(Records from a collection)

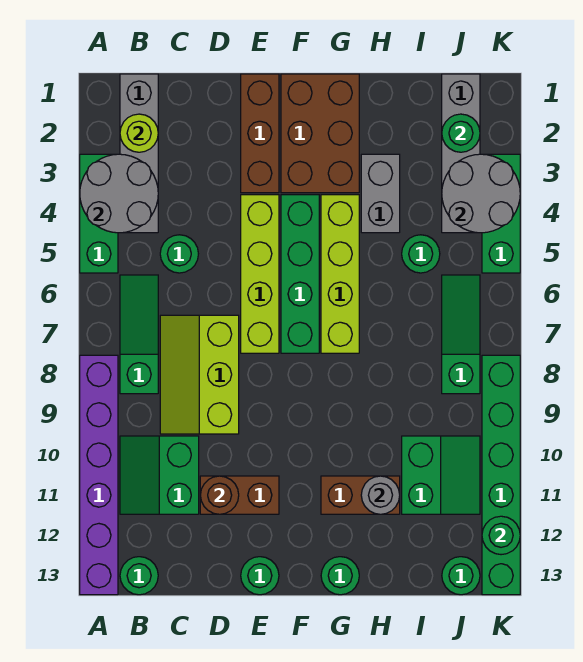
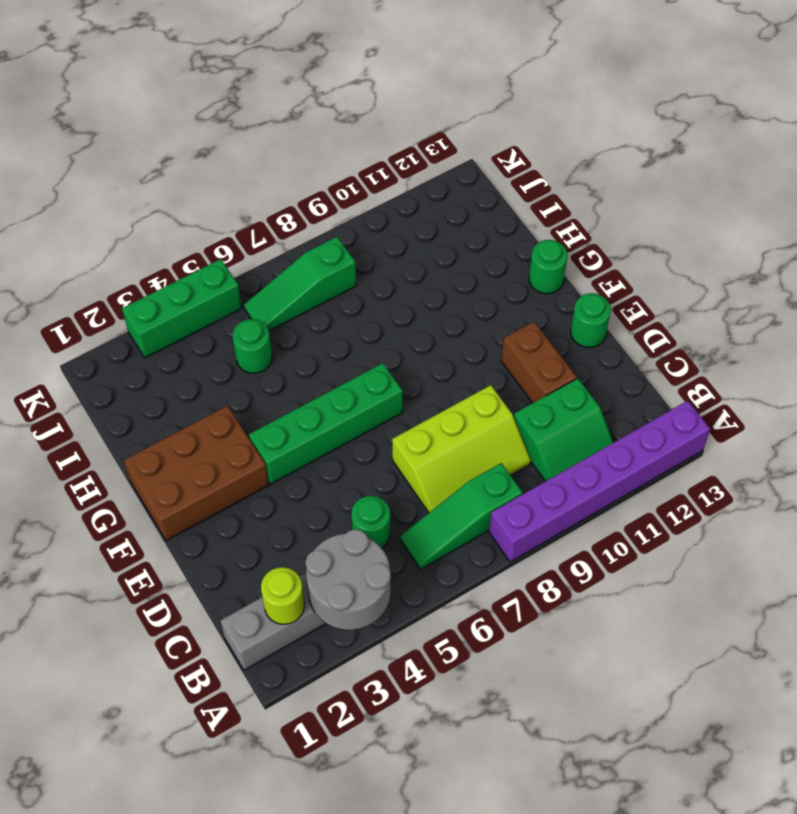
none -> green brick A3:A5 level 1
none -> green round brick B13 level 1
none -> brown brick E1:E3 level 1
none -> lime brick E4:E7 level 1

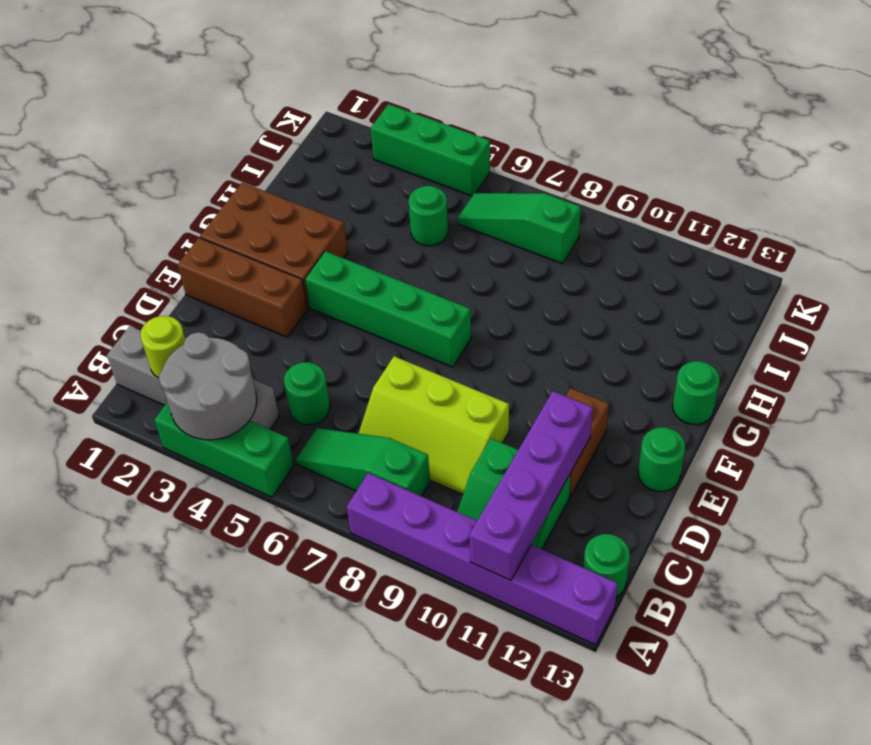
purple brick A11:D11 level 2 -> brown round brick D11 level 2
none -> lime brick E4:E7 level 1
none -> lime brick G4:G7 level 1
none -> brown brick G11:H11 level 1
none -> grey brick H3:H4 level 1

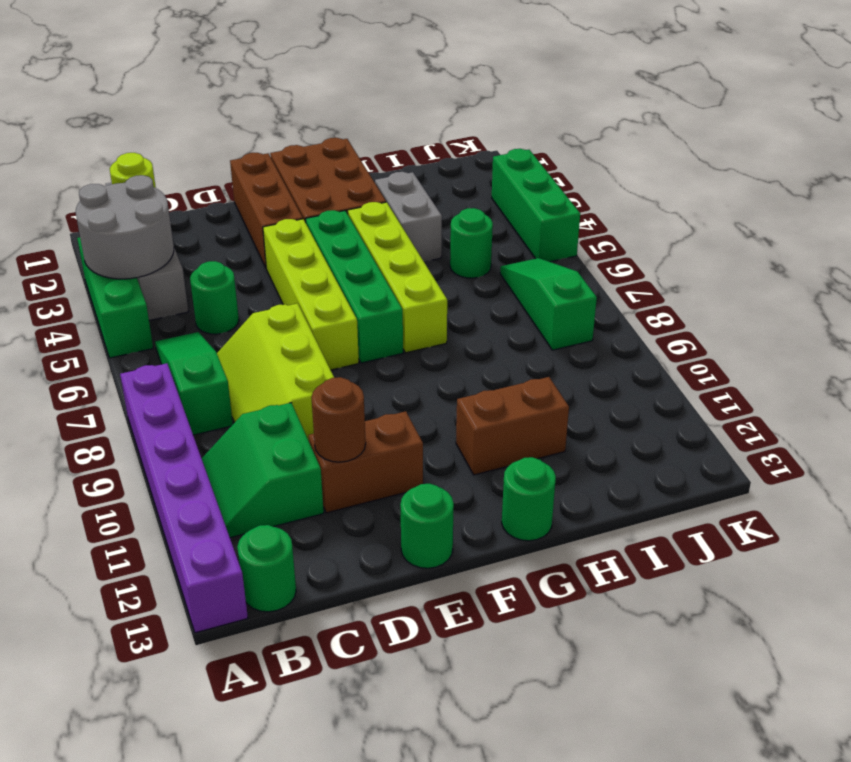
none -> green slope I10:J11 level 1 top I
none -> grey brick J1:J4 level 1
none -> green round brick J13 level 1
none -> green brick K8:K13 level 1

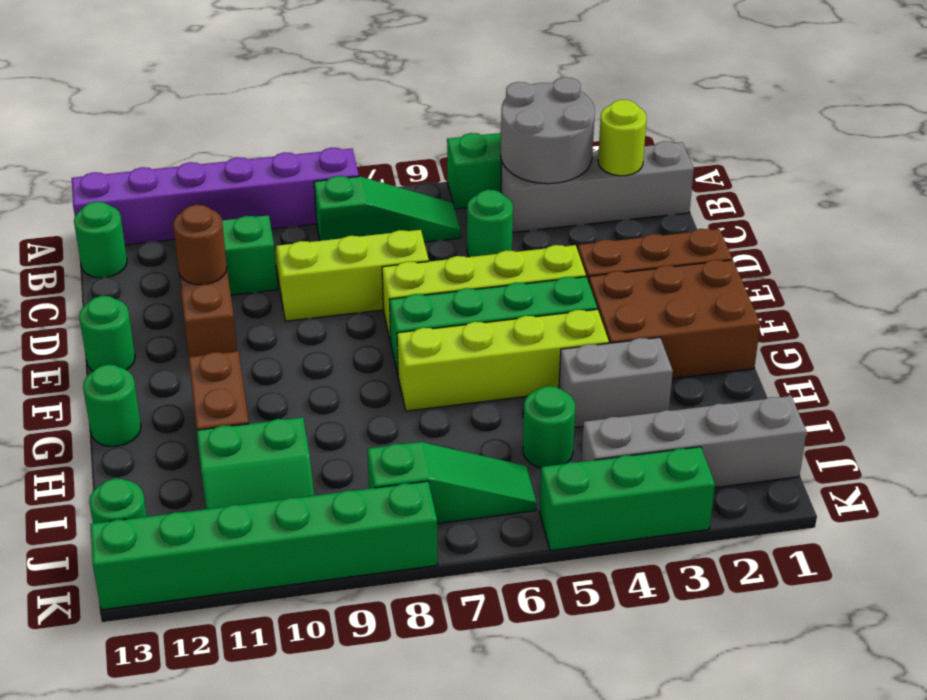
none -> grey round brick H11 level 2
none -> green round brick J2 level 2
none -> grey round brick J3:K4 level 2
none -> green round brick K12 level 2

» **TASK TO COMPLETE**
Please extract exactly the lines of the data, from the first through the line containing "none -> grey brick H3:H4 level 1", and add no pictures to the copy.

» **SOLUTION FOR THIS EXERCISE**
none -> green brick A3:A5 level 1
none -> green round brick B13 level 1
none -> brown brick E1:E3 level 1
none -> lime brick E4:E7 level 1

purple brick A11:D11 level 2 -> brown round brick D11 level 2
none -> lime brick E4:E7 level 1
none -> lime brick G4:G7 level 1
none -> brown brick G11:H11 level 1
none -> grey brick H3:H4 level 1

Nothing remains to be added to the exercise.